======== The data ========

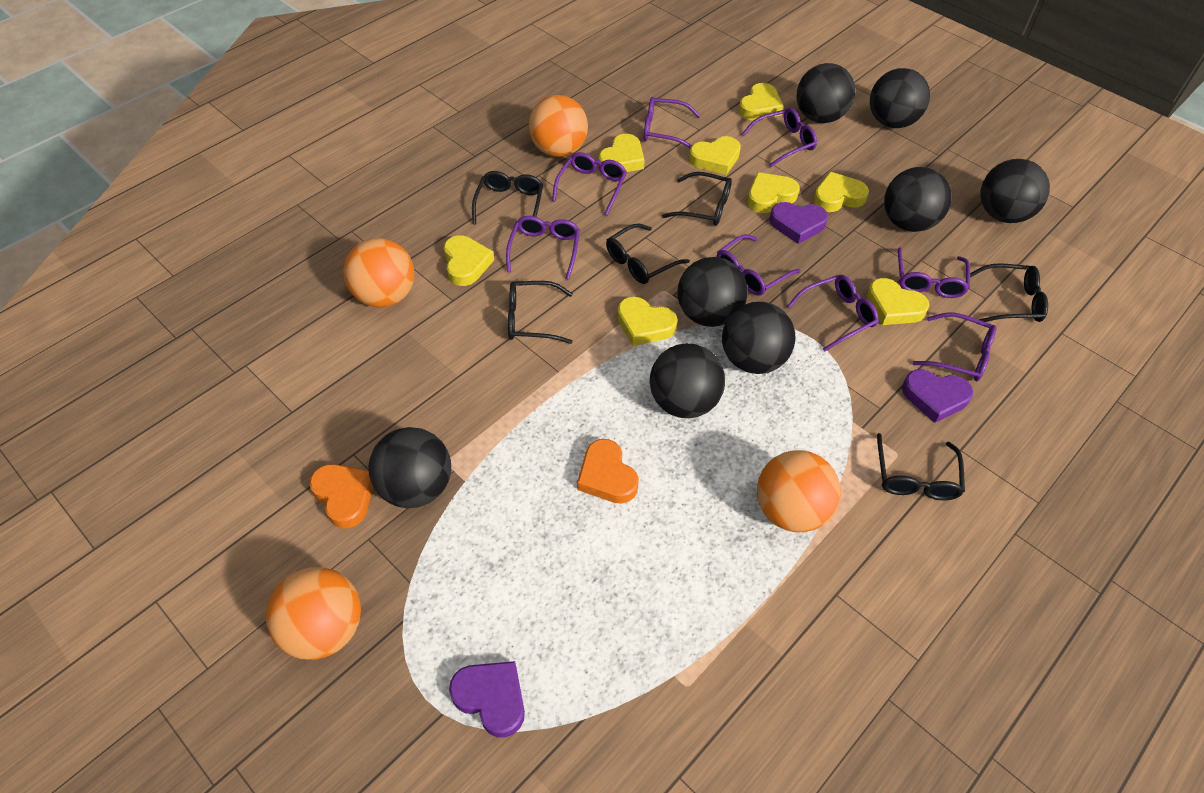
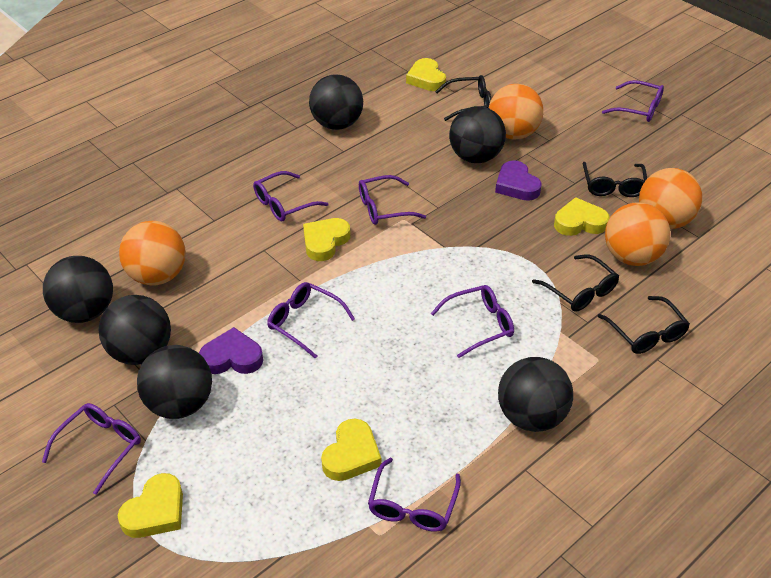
black ball: 8 -> 6
black glasses: 6 -> 4
orange heart: 2 -> 0
purple glasses: 8 -> 7
purple heart: 3 -> 2
yellow heart: 8 -> 5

========

» **Assignment**
Please find each line in the records above that holds the word "heart", and copy it.

» **Solution for this task**
orange heart: 2 -> 0
purple heart: 3 -> 2
yellow heart: 8 -> 5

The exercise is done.